**Dataset excerpts:**
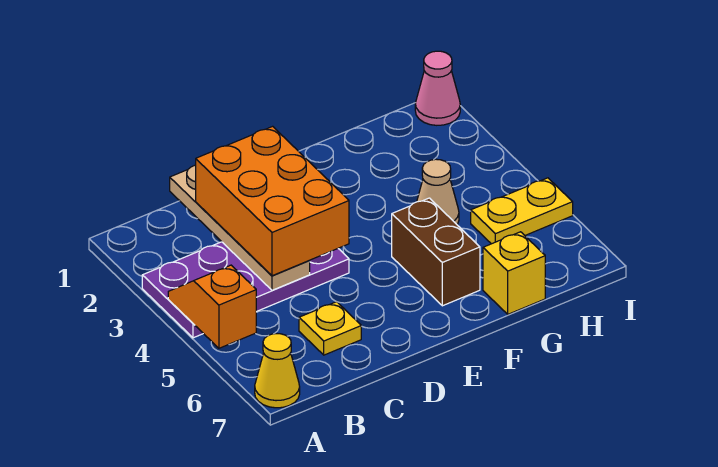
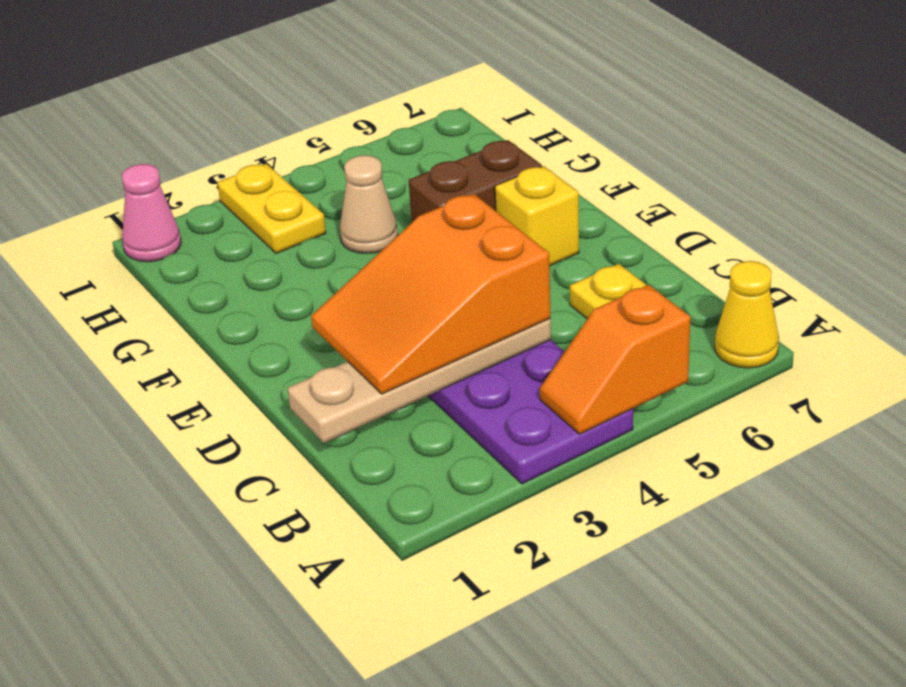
orange brick C2:D4 level 3 -> orange slope C2:D4 level 3 top 4
yellow brick G7 level 1 -> yellow brick E6 level 1
yellow plate H5:I5 level 1 -> yellow plate H3:I3 level 1

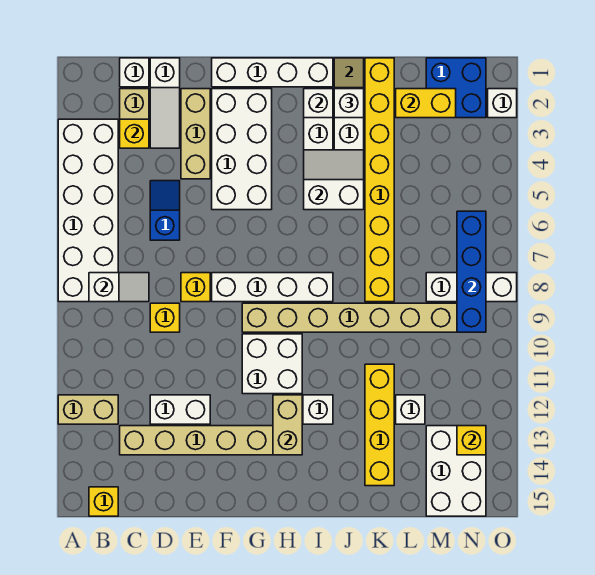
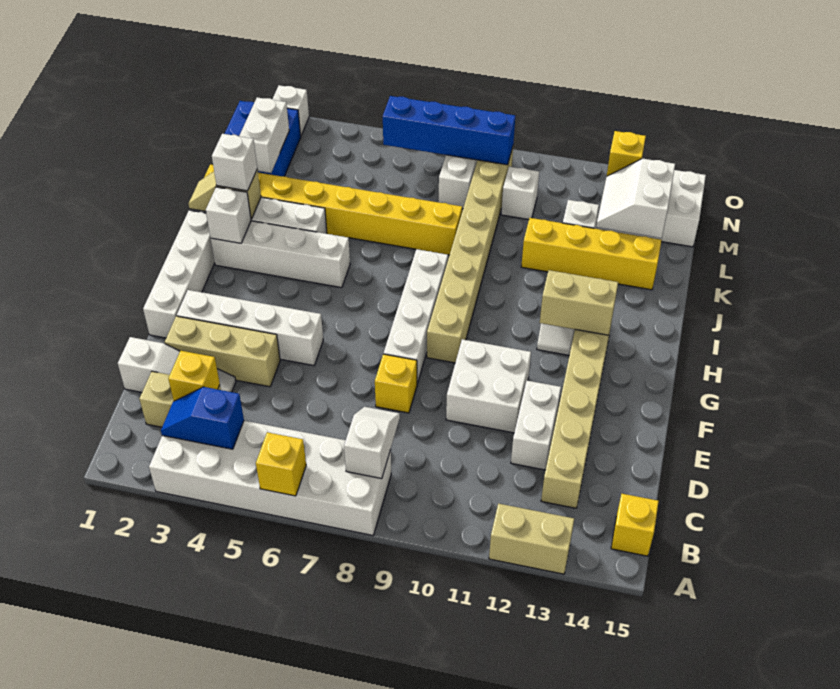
tan brick A12:B12 level 1 -> tan brick A12:A13 level 1
white brick C1 level 1 -> white brick M10 level 1
blue slope D5:D6 level 1 top 6 -> blue slope B3:B4 level 2 top 4
yellow brick D9 level 1 -> yellow brick A6 level 2
white brick F2:G5 level 1 -> white brick F2:F5 level 1
white brick G10:H11 level 1 -> white brick E10:F11 level 1
white slope I4:J5 level 2 top 5 -> white slope L13:M14 level 2 top 14
yellow brick L2:M2 level 2 -> white brick L2:M2 level 2

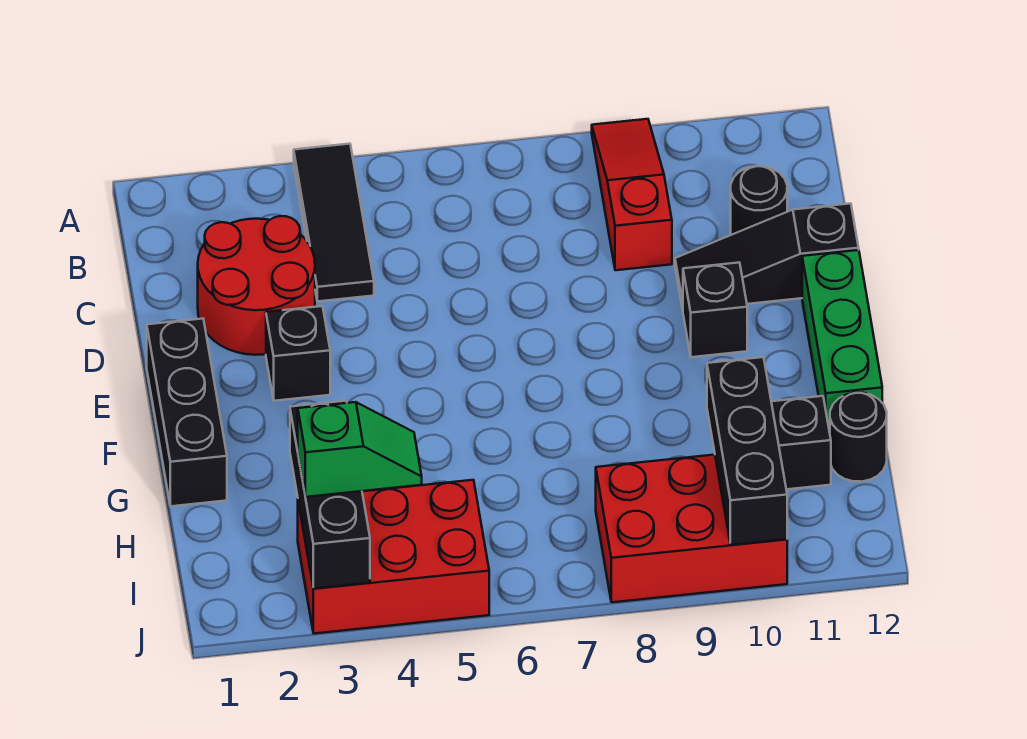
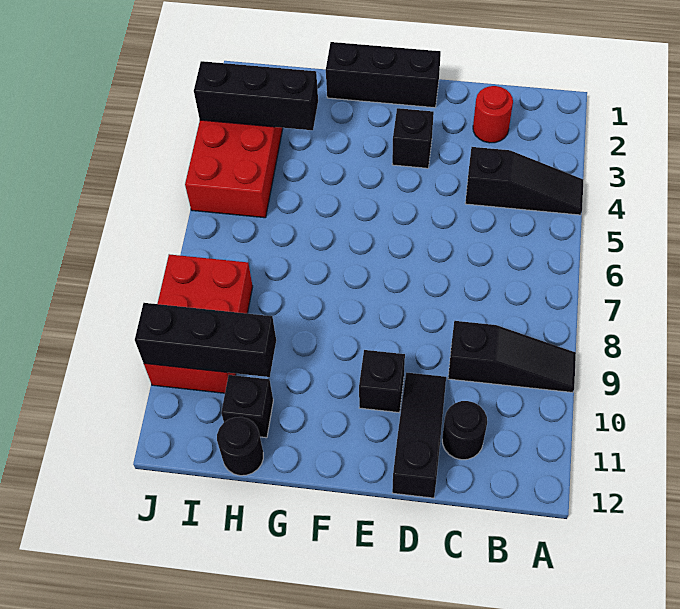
black tile A4:C4 level 1 -> black slope A4:C4 level 1 top C
red slope A9:C9 level 1 top C -> black slope A9:C9 level 1 top C
red round brick C2:D3 level 1 -> red round brick C2 level 1
green brick E12:G12 level 1 -> none
green slope I3:I4 level 3 top 3 -> none

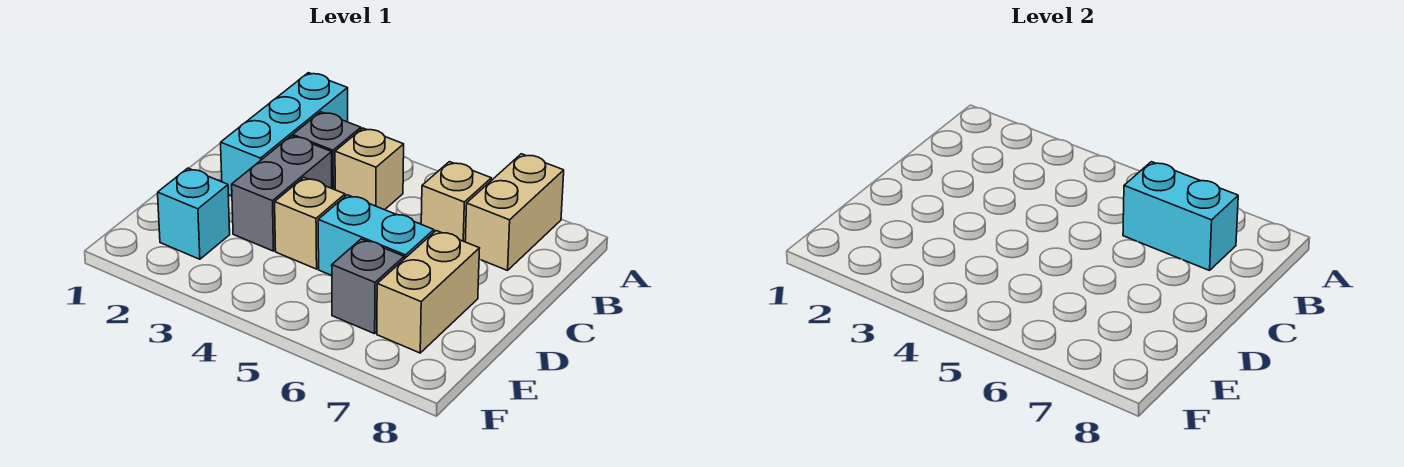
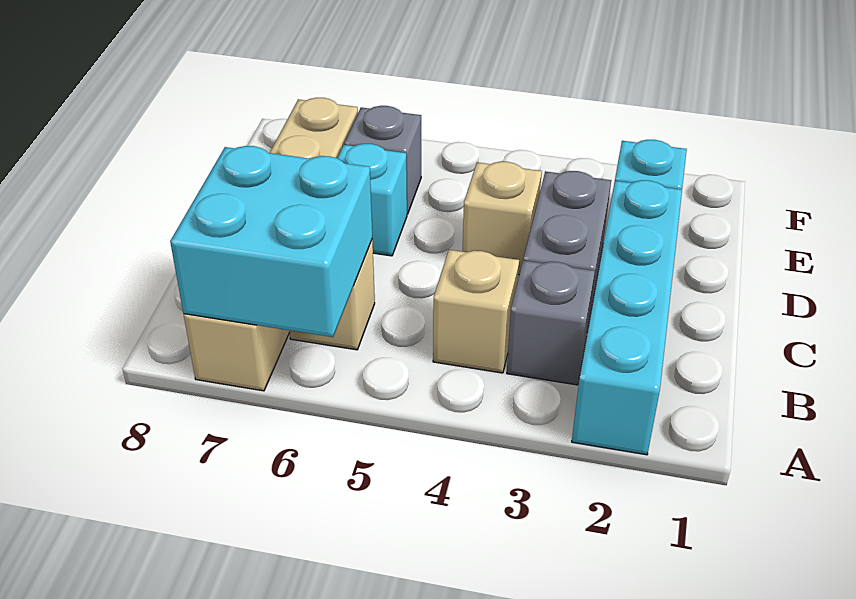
cyan brick A2:C2 level 1 -> cyan brick A2:D2 level 1
cyan brick B6:B7 level 2 -> cyan brick A6:B7 level 2
cyan brick D5:D6 level 1 -> cyan brick D6 level 1

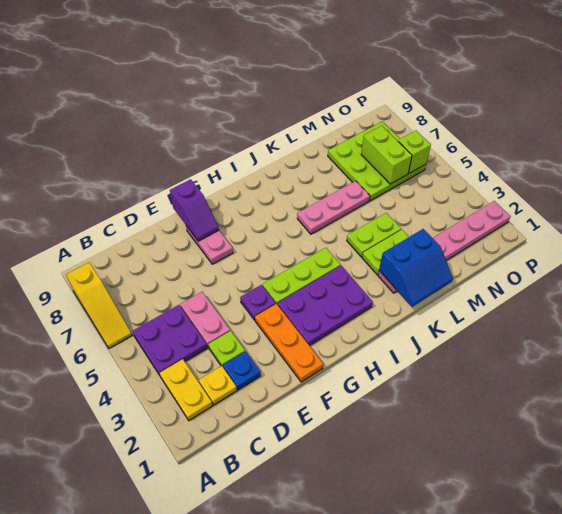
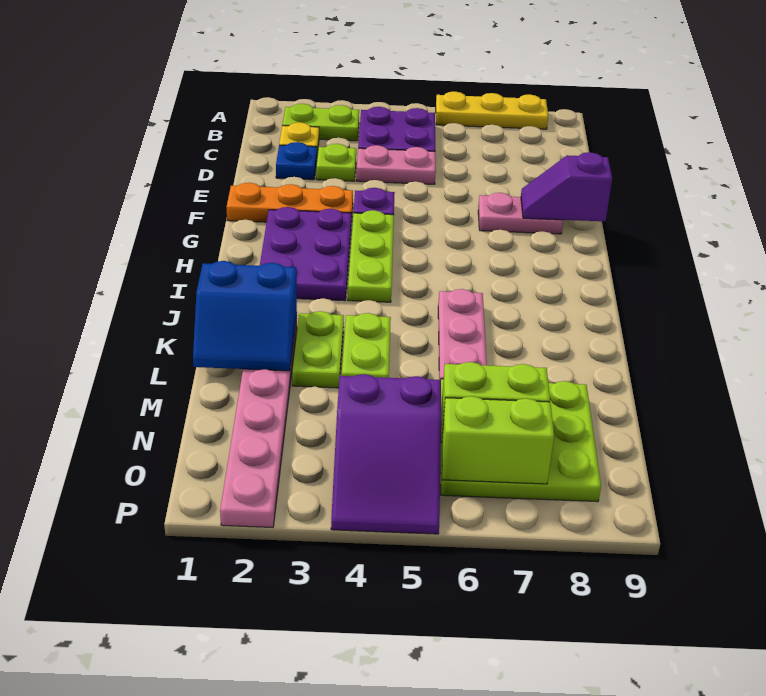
yellow slope A6:A8 level 1 top 8 -> yellow plate A6:A8 level 1
yellow plate B2:B3 level 1 -> lime plate B2:B3 level 1
blue slope K1:L2 level 2 top 2 -> blue slope K1:L2 level 2 top K
none -> purple slope N4:P5 level 1 top N
lime brick O6 level 2 -> lime brick O6:O7 level 2

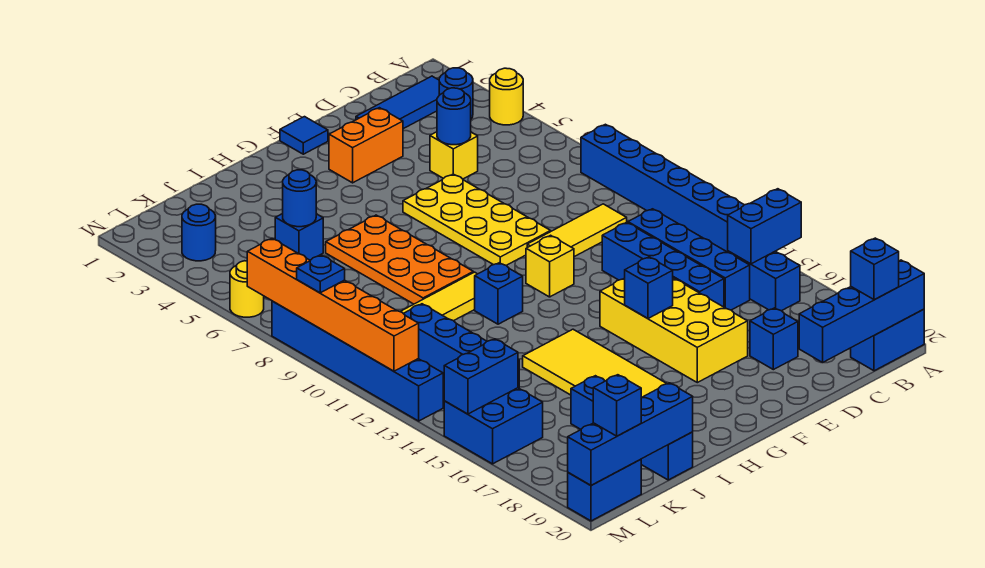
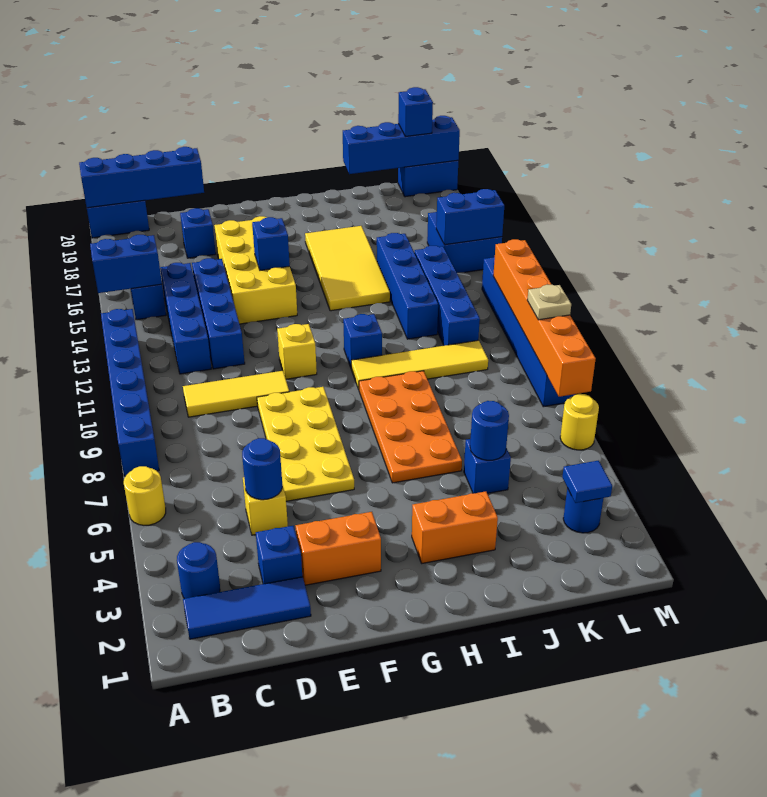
yellow round brick A4 level 1 -> yellow round brick A6 level 1
blue brick B20 level 3 -> blue brick D3 level 1
blue tile F1 level 1 -> blue tile L3 level 2
none -> orange brick H3:I3 level 1
blue brick J17:J20 level 1 -> blue brick J12:J15 level 1
blue plate M9 level 3 -> tan plate M9 level 3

**Activity:** Any pictures should be dropped; transcribe the rest of the records above exactly.

**Answer space:**
orange brick C2:D4 level 3 -> orange slope C2:D4 level 3 top 4
yellow brick G7 level 1 -> yellow brick E6 level 1
yellow plate H5:I5 level 1 -> yellow plate H3:I3 level 1

tan brick A12:B12 level 1 -> tan brick A12:A13 level 1
white brick C1 level 1 -> white brick M10 level 1
blue slope D5:D6 level 1 top 6 -> blue slope B3:B4 level 2 top 4
yellow brick D9 level 1 -> yellow brick A6 level 2
white brick F2:G5 level 1 -> white brick F2:F5 level 1
white brick G10:H11 level 1 -> white brick E10:F11 level 1
white slope I4:J5 level 2 top 5 -> white slope L13:M14 level 2 top 14
yellow brick L2:M2 level 2 -> white brick L2:M2 level 2

black tile A4:C4 level 1 -> black slope A4:C4 level 1 top C
red slope A9:C9 level 1 top C -> black slope A9:C9 level 1 top C
red round brick C2:D3 level 1 -> red round brick C2 level 1
green brick E12:G12 level 1 -> none
green slope I3:I4 level 3 top 3 -> none

cyan brick A2:C2 level 1 -> cyan brick A2:D2 level 1
cyan brick B6:B7 level 2 -> cyan brick A6:B7 level 2
cyan brick D5:D6 level 1 -> cyan brick D6 level 1

yellow slope A6:A8 level 1 top 8 -> yellow plate A6:A8 level 1
yellow plate B2:B3 level 1 -> lime plate B2:B3 level 1
blue slope K1:L2 level 2 top 2 -> blue slope K1:L2 level 2 top K
none -> purple slope N4:P5 level 1 top N
lime brick O6 level 2 -> lime brick O6:O7 level 2

yellow round brick A4 level 1 -> yellow round brick A6 level 1
blue brick B20 level 3 -> blue brick D3 level 1
blue tile F1 level 1 -> blue tile L3 level 2
none -> orange brick H3:I3 level 1
blue brick J17:J20 level 1 -> blue brick J12:J15 level 1
blue plate M9 level 3 -> tan plate M9 level 3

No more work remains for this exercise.